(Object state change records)
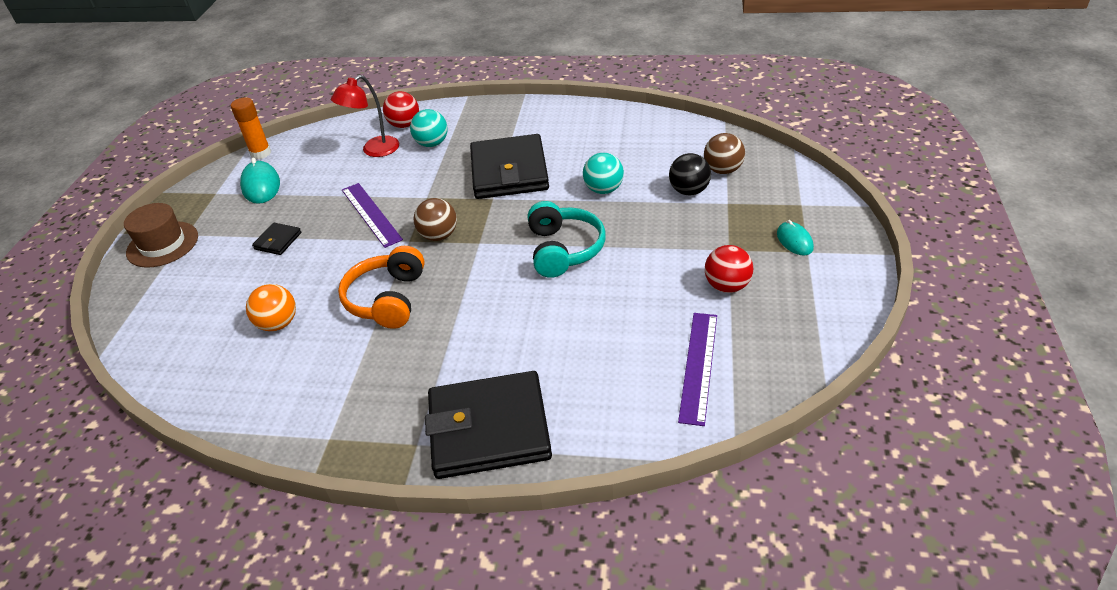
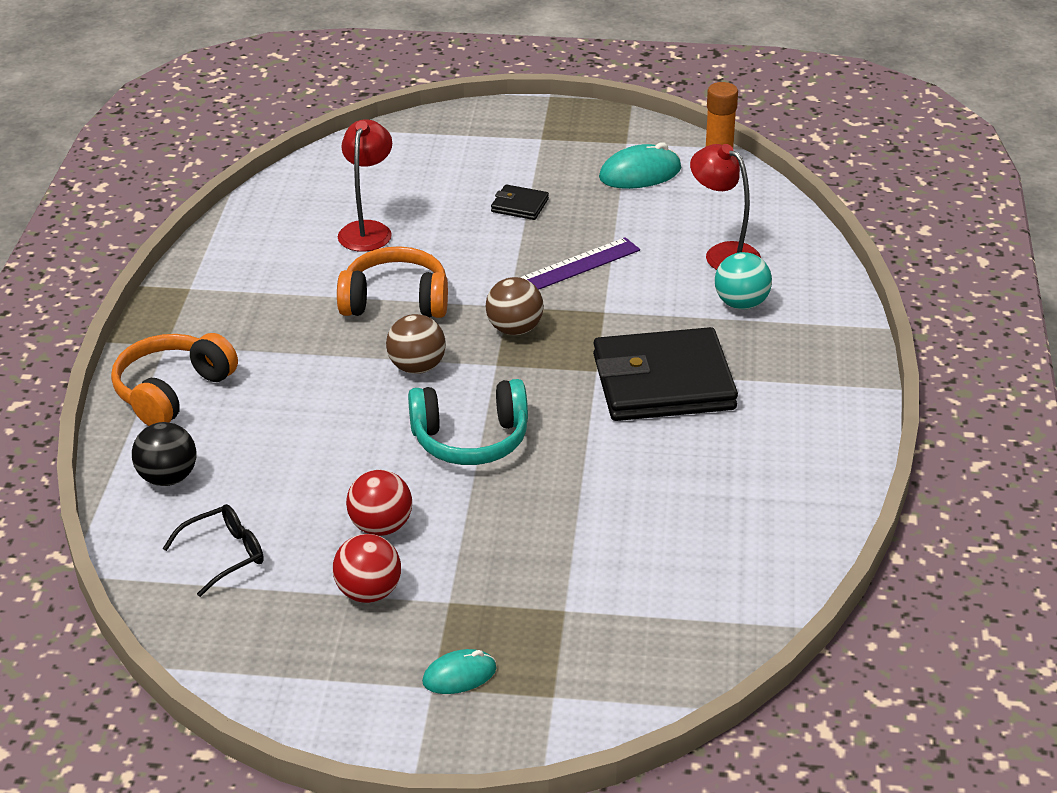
camera: 85 degrees right, 5 degrees down
(162, 244) = (523, 127): brown hat -> none
(278, 324) = (368, 230): orange ball -> red lamp
(404, 125) = (795, 273): red ball -> red ball (381, 527)
(489, 429) = (172, 391): black wallet -> orange headphones
(603, 190) = (610, 477): turquoise ball -> none
(689, 191) = (600, 568): black ball -> black ball (168, 478)
(698, 366) = (224, 555): purple ruler -> black glasses
(723, 170) = (656, 612): brown ball -> brown ball (417, 367)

_Exercise directions:_ All that belongs in the answer is the run of lines above from the line containing "(404, 125) = (795, 273): red" through the line containing "(698, 366) = (224, 555): purple", exactly as written.

_Exercise answer:_
(404, 125) = (795, 273): red ball -> red ball (381, 527)
(489, 429) = (172, 391): black wallet -> orange headphones
(603, 190) = (610, 477): turquoise ball -> none
(689, 191) = (600, 568): black ball -> black ball (168, 478)
(698, 366) = (224, 555): purple ruler -> black glasses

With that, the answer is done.